• **AIM OF THE EXERCISE**
The full set of lines below has to be duplicated exactly, with no picture kept.

(COLLECTED MATERIAL)

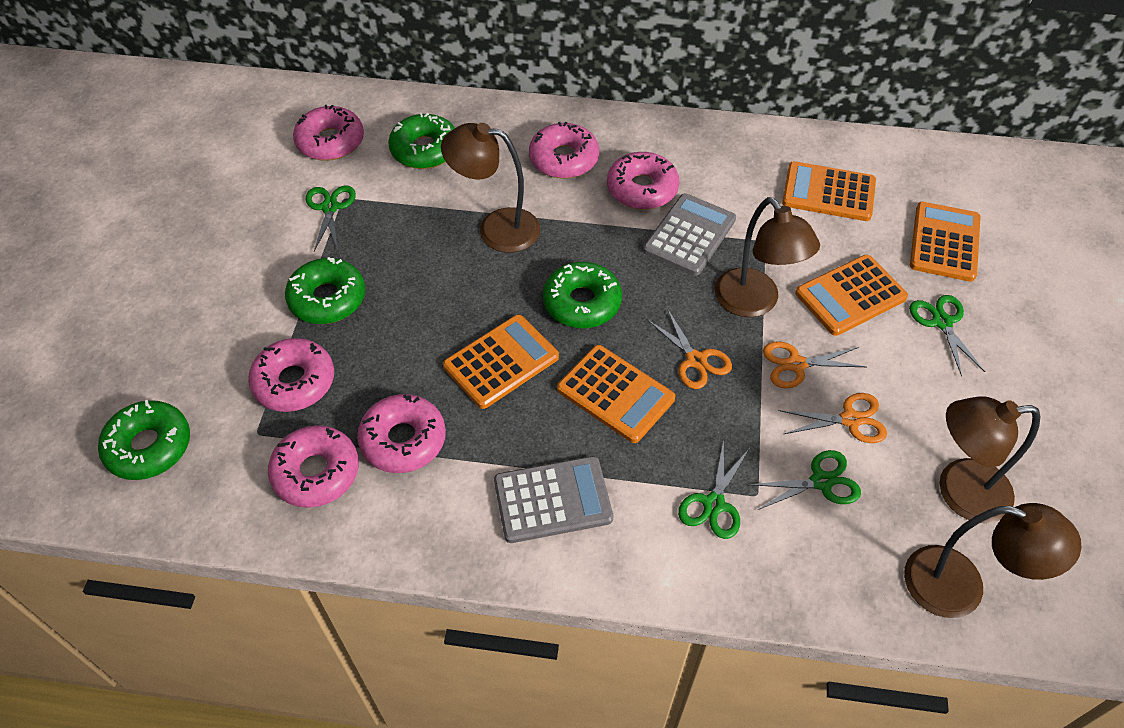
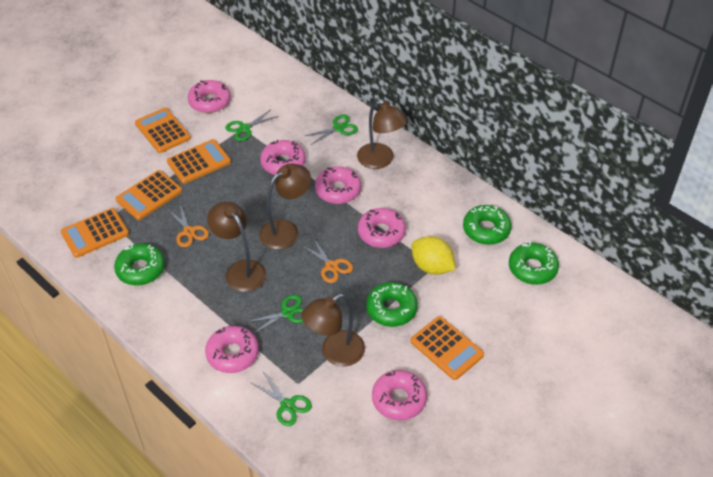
grey calculator: 2 -> 0
orange scissors: 3 -> 2
yellow lemon: 0 -> 1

(End COLLECTED MATERIAL)

• **EXERCISE OUTPUT**
grey calculator: 2 -> 0
orange scissors: 3 -> 2
yellow lemon: 0 -> 1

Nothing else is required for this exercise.